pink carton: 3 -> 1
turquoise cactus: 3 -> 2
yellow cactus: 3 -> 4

____

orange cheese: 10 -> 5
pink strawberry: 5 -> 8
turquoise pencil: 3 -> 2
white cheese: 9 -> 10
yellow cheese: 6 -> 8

____

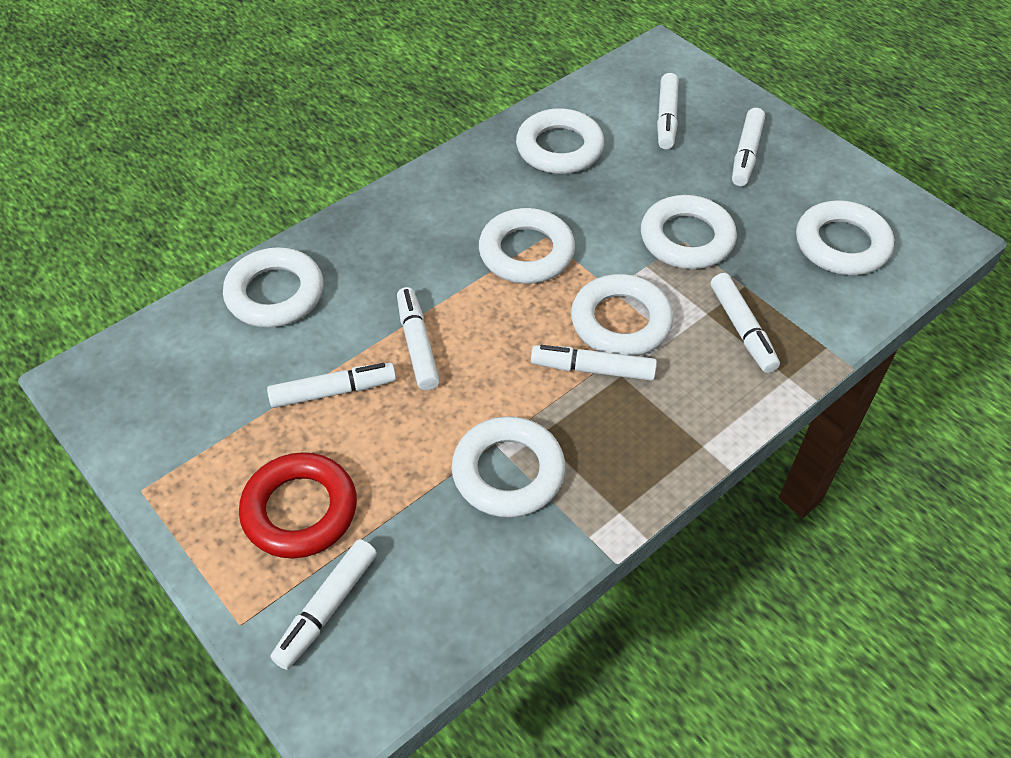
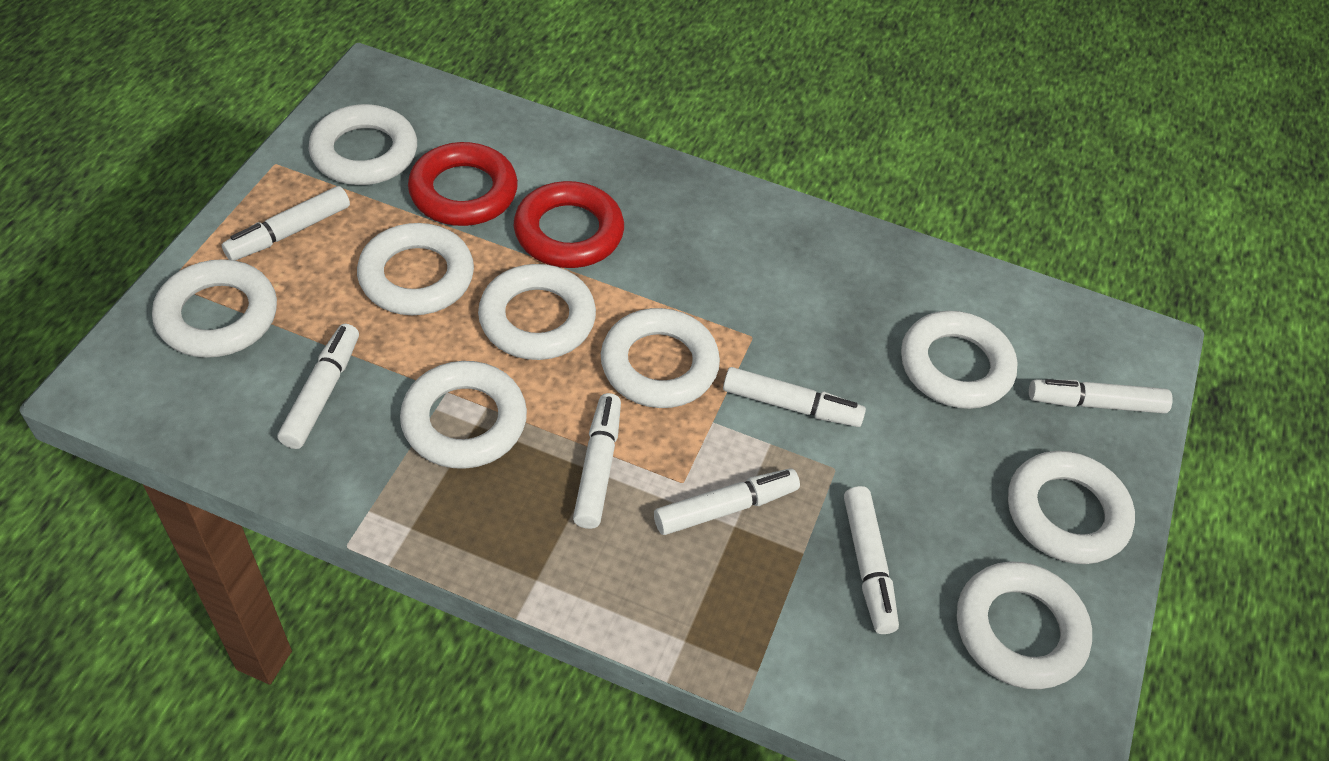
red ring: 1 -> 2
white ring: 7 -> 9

____

**HOW TO COMPLETE THIS TASK**
Set down precisely the lines above between the line holding "pink carton: 3 -> 1" and the line holding "yellow cactus: 3 -> 4", inclusive, and nothing beyond them.

**SOLUTION TO THE EXERCISE**
pink carton: 3 -> 1
turquoise cactus: 3 -> 2
yellow cactus: 3 -> 4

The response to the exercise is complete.